Take every line from the entries below that includes the word "screwdriver" and copy it.

- **Excerpted records**:
Content starts
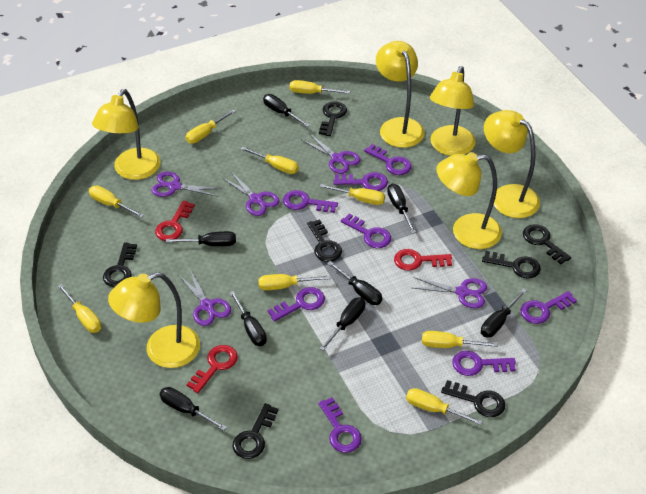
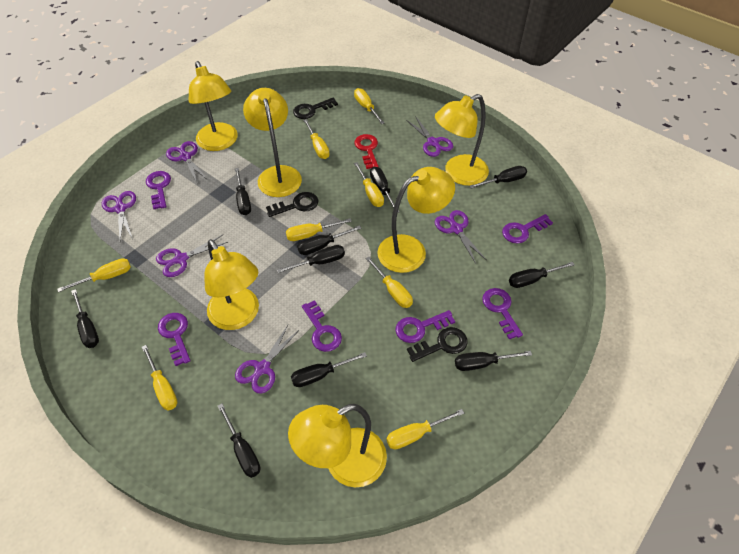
black key: 7 -> 3
black screwdriver: 8 -> 10
purple key: 8 -> 6
purple scissors: 5 -> 6
red key: 3 -> 1
yellow screwdriver: 9 -> 8

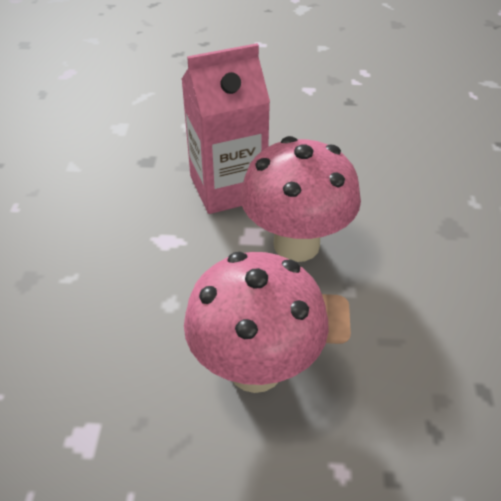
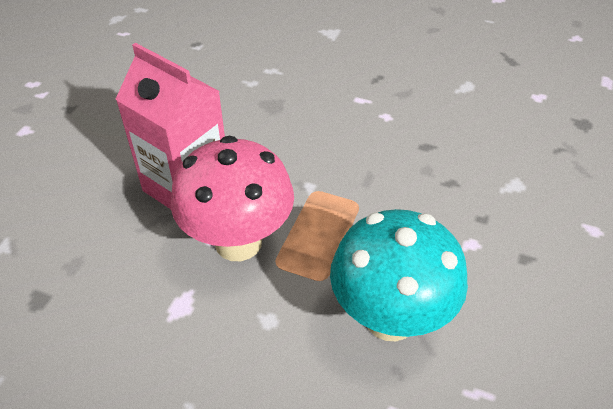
pink mushroom: 2 -> 1
turquoise mushroom: 0 -> 1

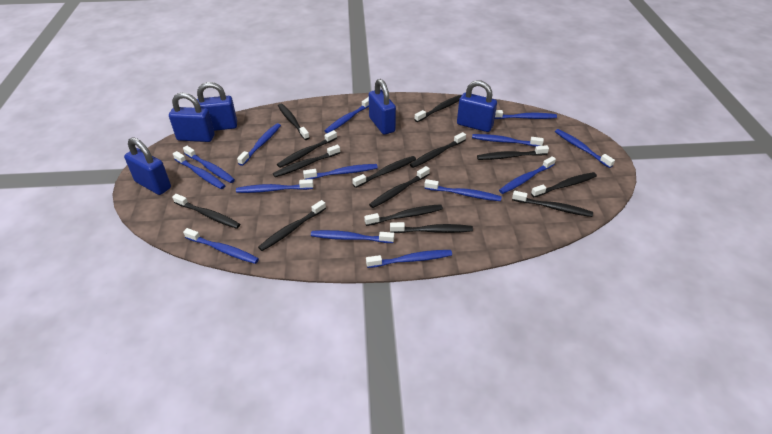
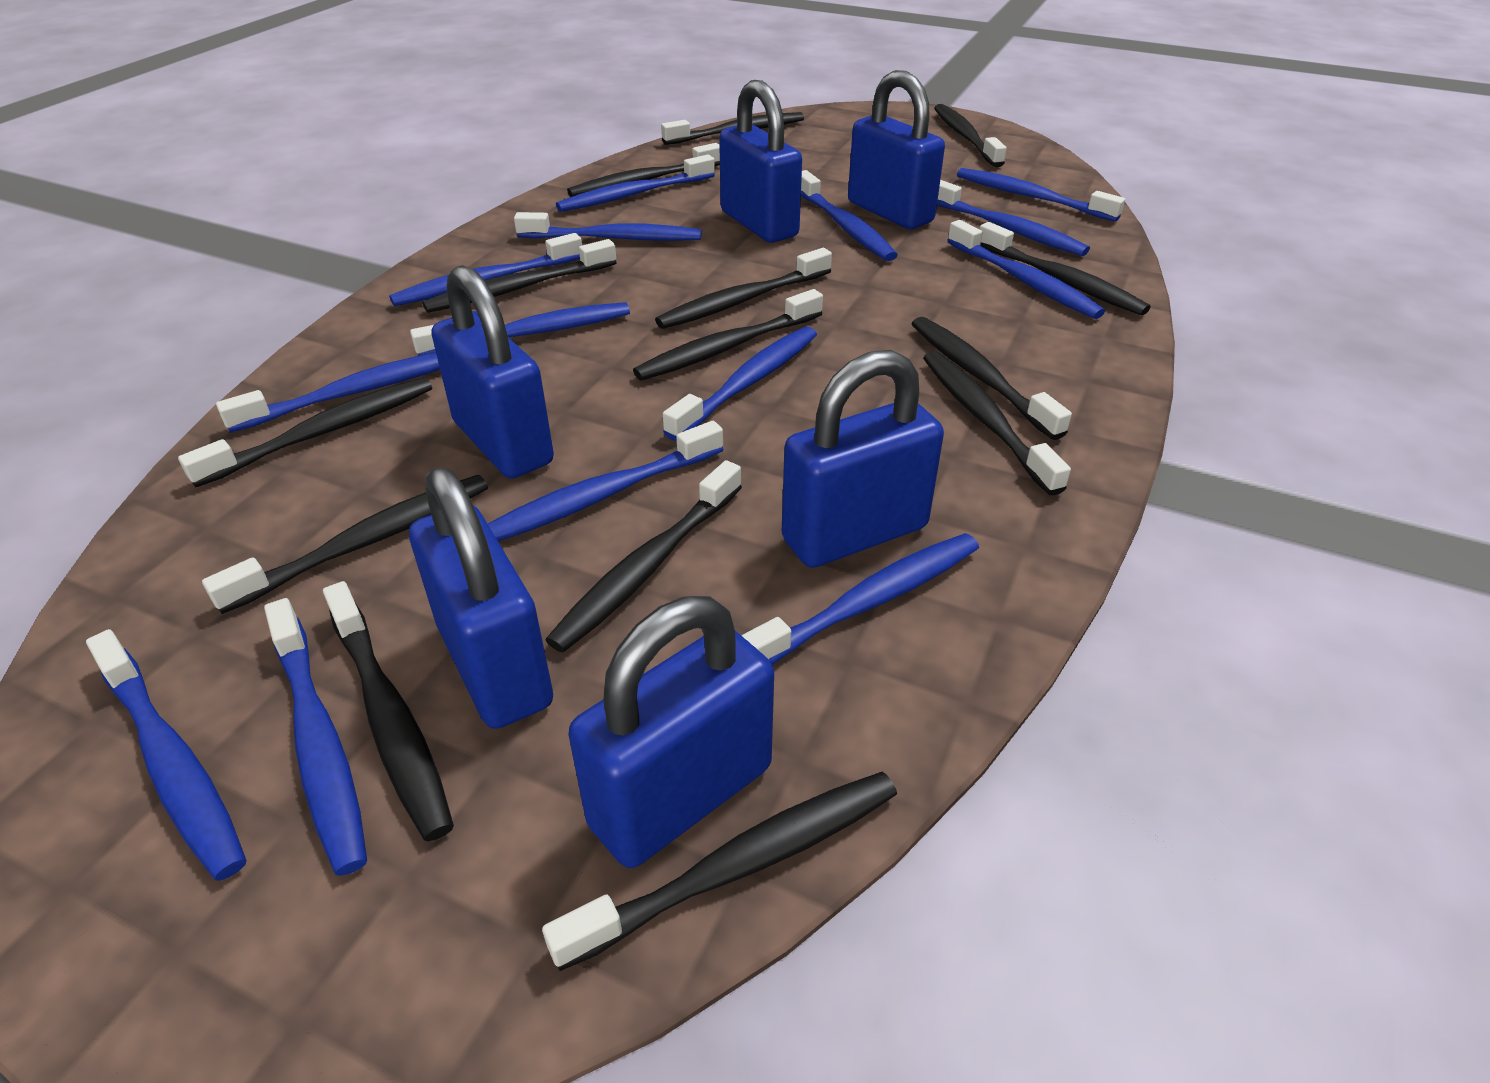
blue padlock: 5 -> 6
Content ends
- **Expected answer**:
black screwdriver: 8 -> 10
yellow screwdriver: 9 -> 8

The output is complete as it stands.